Task objective> Copy the lines below verbatim. Begin with the first and end with the line containing "moved | table".

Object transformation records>
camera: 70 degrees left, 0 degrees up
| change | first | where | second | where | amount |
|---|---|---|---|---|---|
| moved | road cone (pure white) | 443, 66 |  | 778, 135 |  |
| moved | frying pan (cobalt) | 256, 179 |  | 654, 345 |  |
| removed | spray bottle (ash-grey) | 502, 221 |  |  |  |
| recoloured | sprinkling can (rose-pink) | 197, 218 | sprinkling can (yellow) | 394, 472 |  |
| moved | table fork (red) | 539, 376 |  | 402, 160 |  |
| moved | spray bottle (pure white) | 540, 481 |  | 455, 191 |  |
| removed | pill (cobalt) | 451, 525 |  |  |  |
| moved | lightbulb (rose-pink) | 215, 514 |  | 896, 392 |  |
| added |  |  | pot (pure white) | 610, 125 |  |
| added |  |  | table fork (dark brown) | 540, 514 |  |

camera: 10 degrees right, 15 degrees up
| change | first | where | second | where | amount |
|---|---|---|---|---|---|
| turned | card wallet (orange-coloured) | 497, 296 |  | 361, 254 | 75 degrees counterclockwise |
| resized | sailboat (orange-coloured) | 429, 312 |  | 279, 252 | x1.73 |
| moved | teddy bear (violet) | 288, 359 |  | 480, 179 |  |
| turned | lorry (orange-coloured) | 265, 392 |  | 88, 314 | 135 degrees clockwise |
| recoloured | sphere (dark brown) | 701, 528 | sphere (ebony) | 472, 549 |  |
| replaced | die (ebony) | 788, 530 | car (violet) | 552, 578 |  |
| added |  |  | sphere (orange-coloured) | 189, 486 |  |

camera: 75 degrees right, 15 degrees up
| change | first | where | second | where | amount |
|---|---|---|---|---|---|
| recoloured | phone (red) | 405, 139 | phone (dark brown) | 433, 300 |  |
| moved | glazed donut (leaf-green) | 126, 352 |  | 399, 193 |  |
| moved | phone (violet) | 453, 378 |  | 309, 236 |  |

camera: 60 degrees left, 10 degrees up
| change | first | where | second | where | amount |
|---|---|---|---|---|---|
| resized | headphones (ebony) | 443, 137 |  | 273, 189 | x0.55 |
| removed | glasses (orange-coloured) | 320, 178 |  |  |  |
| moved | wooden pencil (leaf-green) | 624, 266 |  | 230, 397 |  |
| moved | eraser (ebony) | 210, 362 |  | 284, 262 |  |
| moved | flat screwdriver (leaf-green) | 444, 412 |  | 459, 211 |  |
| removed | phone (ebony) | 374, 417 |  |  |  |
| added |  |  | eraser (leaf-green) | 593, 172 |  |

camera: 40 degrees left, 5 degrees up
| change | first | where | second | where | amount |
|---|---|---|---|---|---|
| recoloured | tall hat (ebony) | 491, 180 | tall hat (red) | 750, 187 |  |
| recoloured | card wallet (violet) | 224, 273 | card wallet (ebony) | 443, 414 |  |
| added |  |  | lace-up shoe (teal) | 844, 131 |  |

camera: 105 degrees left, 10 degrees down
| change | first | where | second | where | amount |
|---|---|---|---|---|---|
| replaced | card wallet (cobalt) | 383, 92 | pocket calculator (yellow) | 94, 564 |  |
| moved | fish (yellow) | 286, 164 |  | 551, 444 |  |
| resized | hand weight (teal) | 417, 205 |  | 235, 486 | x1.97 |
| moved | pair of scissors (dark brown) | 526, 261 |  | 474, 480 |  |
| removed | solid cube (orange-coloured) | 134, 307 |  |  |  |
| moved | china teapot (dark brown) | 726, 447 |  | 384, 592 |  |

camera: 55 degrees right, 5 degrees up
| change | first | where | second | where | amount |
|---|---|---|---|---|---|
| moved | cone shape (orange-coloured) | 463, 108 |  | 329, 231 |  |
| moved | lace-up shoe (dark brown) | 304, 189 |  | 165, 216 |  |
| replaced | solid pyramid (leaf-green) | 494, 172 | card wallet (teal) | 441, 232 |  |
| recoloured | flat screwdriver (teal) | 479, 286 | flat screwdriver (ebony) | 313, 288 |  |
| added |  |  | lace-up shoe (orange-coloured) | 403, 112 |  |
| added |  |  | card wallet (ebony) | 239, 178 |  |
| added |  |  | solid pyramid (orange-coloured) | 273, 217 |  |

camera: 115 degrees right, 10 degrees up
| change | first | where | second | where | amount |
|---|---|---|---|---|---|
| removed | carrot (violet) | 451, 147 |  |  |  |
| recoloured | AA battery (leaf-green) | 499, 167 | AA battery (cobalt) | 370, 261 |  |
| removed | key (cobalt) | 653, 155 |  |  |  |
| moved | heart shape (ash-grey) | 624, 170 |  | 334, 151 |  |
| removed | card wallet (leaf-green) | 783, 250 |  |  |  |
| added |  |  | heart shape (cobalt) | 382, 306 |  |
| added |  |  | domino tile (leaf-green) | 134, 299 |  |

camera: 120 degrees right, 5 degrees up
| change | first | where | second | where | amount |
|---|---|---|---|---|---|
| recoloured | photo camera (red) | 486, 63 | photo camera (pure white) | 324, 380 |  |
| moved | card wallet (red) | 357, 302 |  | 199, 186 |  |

Completed exercise>
camera: 70 degrees left, 0 degrees up
| change | first | where | second | where | amount |
|---|---|---|---|---|---|
| moved | road cone (pure white) | 443, 66 |  | 778, 135 |  |
| moved | frying pan (cobalt) | 256, 179 |  | 654, 345 |  |
| removed | spray bottle (ash-grey) | 502, 221 |  |  |  |
| recoloured | sprinkling can (rose-pink) | 197, 218 | sprinkling can (yellow) | 394, 472 |  |
| moved | table fork (red) | 539, 376 |  | 402, 160 |  |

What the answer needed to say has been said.